▶ [Goal of the exercise] Could you restate all of the records exactly, leaving out the pictures?
Provided records section start
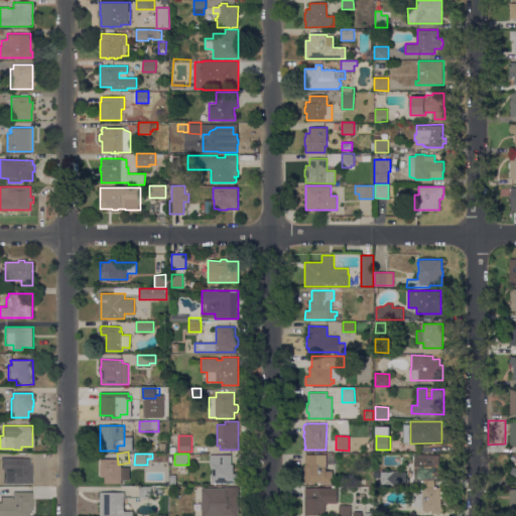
[(210,465),(210,455),(232,455),(231,464),(233,464),(233,474),(238,474),(238,483),(232,483),(232,484),(230,484),(230,483),(225,483),(225,484),(223,484),(223,483),(221,483),(221,484),(218,484),(218,483),(217,483),(217,485),(214,485),(214,483),(213,483),(213,481),(212,481),(212,479),(213,479),(213,475),(212,475),(212,473),(213,473),(213,469),(212,469),(212,467),(213,467),(213,465),(210,465)]
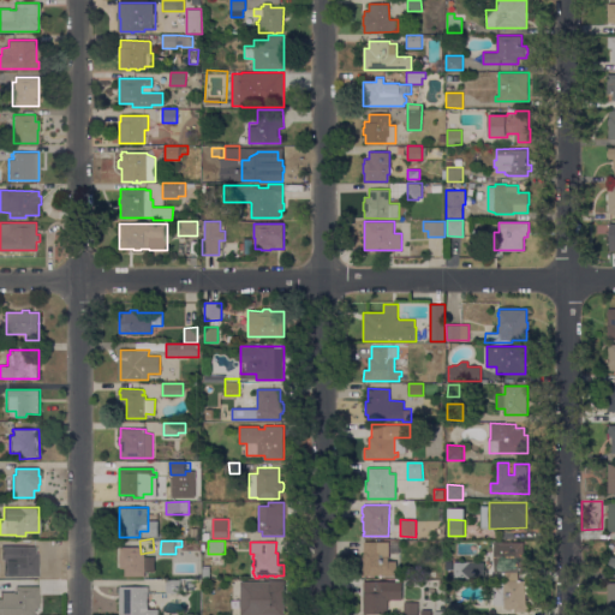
[(388,561),(396,561),(396,575),(382,575),(382,578),(378,578),(378,575),(363,575),(364,542),(388,542),(388,560),(388,561)]
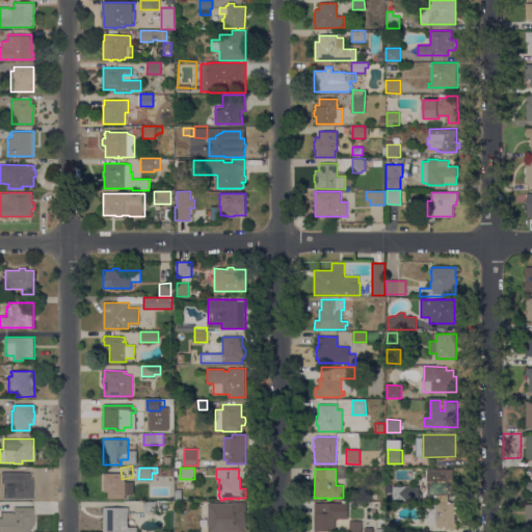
[(453,469),(453,479),(458,479),(458,484),(457,484),(456,495),(428,495),(428,489),(426,489),(426,487),(419,487),(419,477),(425,477),(425,469),(453,469)]
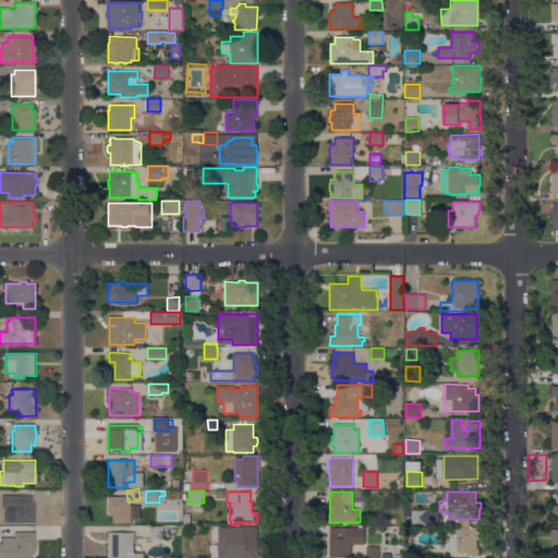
[(12,496),(32,496),(32,501),(35,501),(35,504),(35,510),(35,522),(12,522),(12,500),(9,500),(9,498),(12,498),(12,496)]
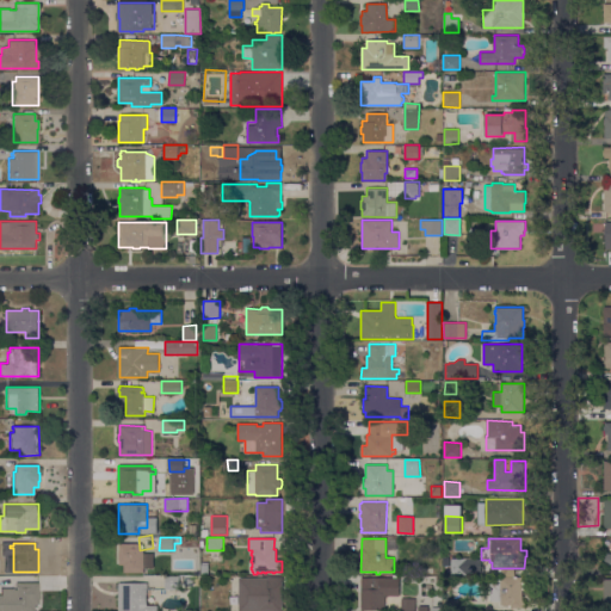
[(141,550),(144,550),(144,554),(153,554),(153,569),(144,569),(144,572),(124,572),(124,565),(119,565),(119,560),(118,560),(118,551),(119,551),(119,543),(141,543),(141,550)]
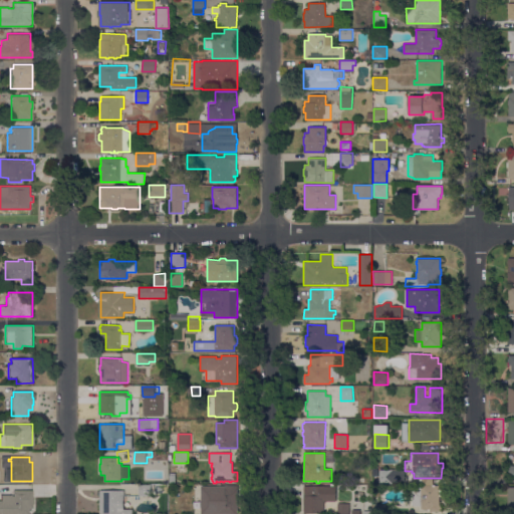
[(379,469),(394,470),(393,483),(378,483),(379,472),(379,469)]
Provided records section end
▶ [Exercise answer]
[(210,465),(210,455),(232,455),(231,464),(233,464),(233,474),(238,474),(238,483),(232,483),(232,484),(230,484),(230,483),(225,483),(225,484),(223,484),(223,483),(221,483),(221,484),(218,484),(218,483),(217,483),(217,485),(214,485),(214,483),(213,483),(213,481),(212,481),(212,479),(213,479),(213,475),(212,475),(212,473),(213,473),(213,469),(212,469),(212,467),(213,467),(213,465),(210,465)]
[(388,561),(396,561),(396,575),(382,575),(382,578),(378,578),(378,575),(363,575),(364,542),(388,542),(388,560),(388,561)]
[(453,469),(453,479),(458,479),(458,484),(457,484),(456,495),(428,495),(428,489),(426,489),(426,487),(419,487),(419,477),(425,477),(425,469),(453,469)]
[(12,496),(32,496),(32,501),(35,501),(35,504),(35,510),(35,522),(12,522),(12,500),(9,500),(9,498),(12,498),(12,496)]
[(141,550),(144,550),(144,554),(153,554),(153,569),(144,569),(144,572),(124,572),(124,565),(119,565),(119,560),(118,560),(118,551),(119,551),(119,543),(141,543),(141,550)]
[(379,469),(394,470),(393,483),(378,483),(379,472),(379,469)]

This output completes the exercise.